▶ _Work order_
Write out the data in full, exactly as shown.

▶ _Extracted material_
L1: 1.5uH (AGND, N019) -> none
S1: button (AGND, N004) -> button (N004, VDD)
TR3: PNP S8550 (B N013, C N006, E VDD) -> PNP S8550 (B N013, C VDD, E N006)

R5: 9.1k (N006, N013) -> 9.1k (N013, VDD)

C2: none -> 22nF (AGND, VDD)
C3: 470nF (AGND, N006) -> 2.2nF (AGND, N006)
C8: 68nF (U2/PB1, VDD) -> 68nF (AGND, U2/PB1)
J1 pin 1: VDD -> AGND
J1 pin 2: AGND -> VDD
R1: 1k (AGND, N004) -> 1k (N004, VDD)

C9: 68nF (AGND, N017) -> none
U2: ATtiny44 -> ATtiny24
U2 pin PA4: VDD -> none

▶ _Response to the task_
L1: 1.5uH (AGND, N019) -> none
S1: button (AGND, N004) -> button (N004, VDD)
TR3: PNP S8550 (B N013, C N006, E VDD) -> PNP S8550 (B N013, C VDD, E N006)

R5: 9.1k (N006, N013) -> 9.1k (N013, VDD)

C2: none -> 22nF (AGND, VDD)
C3: 470nF (AGND, N006) -> 2.2nF (AGND, N006)
C8: 68nF (U2/PB1, VDD) -> 68nF (AGND, U2/PB1)
J1 pin 1: VDD -> AGND
J1 pin 2: AGND -> VDD
R1: 1k (AGND, N004) -> 1k (N004, VDD)

C9: 68nF (AGND, N017) -> none
U2: ATtiny44 -> ATtiny24
U2 pin PA4: VDD -> none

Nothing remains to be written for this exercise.